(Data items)
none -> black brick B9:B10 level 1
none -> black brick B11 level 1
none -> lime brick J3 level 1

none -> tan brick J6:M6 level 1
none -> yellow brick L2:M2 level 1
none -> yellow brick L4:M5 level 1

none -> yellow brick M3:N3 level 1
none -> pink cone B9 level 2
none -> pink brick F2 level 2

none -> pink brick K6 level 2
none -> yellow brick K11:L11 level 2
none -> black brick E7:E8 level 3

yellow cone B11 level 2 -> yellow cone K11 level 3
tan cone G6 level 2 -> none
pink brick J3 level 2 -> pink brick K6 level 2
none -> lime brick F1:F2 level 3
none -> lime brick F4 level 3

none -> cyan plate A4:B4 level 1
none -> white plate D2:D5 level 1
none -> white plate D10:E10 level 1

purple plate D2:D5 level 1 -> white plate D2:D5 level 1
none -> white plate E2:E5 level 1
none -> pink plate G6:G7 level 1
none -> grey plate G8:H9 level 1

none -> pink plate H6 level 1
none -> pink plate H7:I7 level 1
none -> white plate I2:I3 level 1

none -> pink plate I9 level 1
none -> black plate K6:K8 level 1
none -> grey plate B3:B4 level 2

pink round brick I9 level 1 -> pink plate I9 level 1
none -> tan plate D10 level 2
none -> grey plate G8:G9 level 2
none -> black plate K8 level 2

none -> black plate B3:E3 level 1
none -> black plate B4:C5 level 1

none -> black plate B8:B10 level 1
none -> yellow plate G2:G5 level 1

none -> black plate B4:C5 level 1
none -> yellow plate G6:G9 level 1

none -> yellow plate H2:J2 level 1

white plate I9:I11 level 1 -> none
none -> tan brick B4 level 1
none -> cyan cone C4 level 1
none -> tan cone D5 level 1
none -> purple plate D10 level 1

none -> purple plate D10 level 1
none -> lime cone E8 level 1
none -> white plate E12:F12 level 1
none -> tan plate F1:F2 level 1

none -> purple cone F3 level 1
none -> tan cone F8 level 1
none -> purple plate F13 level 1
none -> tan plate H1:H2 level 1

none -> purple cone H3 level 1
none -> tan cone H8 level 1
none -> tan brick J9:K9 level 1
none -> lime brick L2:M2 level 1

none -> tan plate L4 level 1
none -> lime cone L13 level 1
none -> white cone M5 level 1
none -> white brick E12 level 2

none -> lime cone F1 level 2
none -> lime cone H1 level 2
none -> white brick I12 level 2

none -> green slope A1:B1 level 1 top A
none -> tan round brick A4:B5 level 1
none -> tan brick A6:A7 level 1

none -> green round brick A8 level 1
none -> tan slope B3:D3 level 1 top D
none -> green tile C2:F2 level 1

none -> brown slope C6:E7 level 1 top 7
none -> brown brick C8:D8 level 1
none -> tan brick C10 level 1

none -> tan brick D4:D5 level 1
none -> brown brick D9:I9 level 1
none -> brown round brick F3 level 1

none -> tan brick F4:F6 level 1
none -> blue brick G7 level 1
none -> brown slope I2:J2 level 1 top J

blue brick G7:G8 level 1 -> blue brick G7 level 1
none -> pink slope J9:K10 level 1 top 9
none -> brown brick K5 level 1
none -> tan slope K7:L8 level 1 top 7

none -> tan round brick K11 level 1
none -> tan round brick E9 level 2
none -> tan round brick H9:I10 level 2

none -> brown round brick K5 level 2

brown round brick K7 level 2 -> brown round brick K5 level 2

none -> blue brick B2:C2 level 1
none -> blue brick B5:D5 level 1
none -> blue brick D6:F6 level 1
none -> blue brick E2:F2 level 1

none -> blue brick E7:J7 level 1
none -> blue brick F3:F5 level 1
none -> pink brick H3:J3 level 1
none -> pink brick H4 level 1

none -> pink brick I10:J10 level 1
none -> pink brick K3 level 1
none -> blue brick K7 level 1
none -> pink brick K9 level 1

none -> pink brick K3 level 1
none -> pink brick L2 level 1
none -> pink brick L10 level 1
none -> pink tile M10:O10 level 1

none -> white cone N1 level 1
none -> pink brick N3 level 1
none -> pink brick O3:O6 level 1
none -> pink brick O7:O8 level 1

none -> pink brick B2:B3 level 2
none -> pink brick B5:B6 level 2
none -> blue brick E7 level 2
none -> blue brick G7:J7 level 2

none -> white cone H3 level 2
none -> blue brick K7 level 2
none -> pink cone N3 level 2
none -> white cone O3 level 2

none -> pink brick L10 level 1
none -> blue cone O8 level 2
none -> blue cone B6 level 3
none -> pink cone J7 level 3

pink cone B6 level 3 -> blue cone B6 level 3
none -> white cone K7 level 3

- _WORK ITEM_: The line with "none -> pink brick I10:J10 level 1", the last line of the data above, and every line between them should be duplicated exactly, with nothing else.

- _RESULT OF THE TASK_:
none -> pink brick I10:J10 level 1
none -> pink brick K3 level 1
none -> blue brick K7 level 1
none -> pink brick K9 level 1

none -> pink brick K3 level 1
none -> pink brick L2 level 1
none -> pink brick L10 level 1
none -> pink tile M10:O10 level 1

none -> white cone N1 level 1
none -> pink brick N3 level 1
none -> pink brick O3:O6 level 1
none -> pink brick O7:O8 level 1

none -> pink brick B2:B3 level 2
none -> pink brick B5:B6 level 2
none -> blue brick E7 level 2
none -> blue brick G7:J7 level 2

none -> white cone H3 level 2
none -> blue brick K7 level 2
none -> pink cone N3 level 2
none -> white cone O3 level 2

none -> pink brick L10 level 1
none -> blue cone O8 level 2
none -> blue cone B6 level 3
none -> pink cone J7 level 3

pink cone B6 level 3 -> blue cone B6 level 3
none -> white cone K7 level 3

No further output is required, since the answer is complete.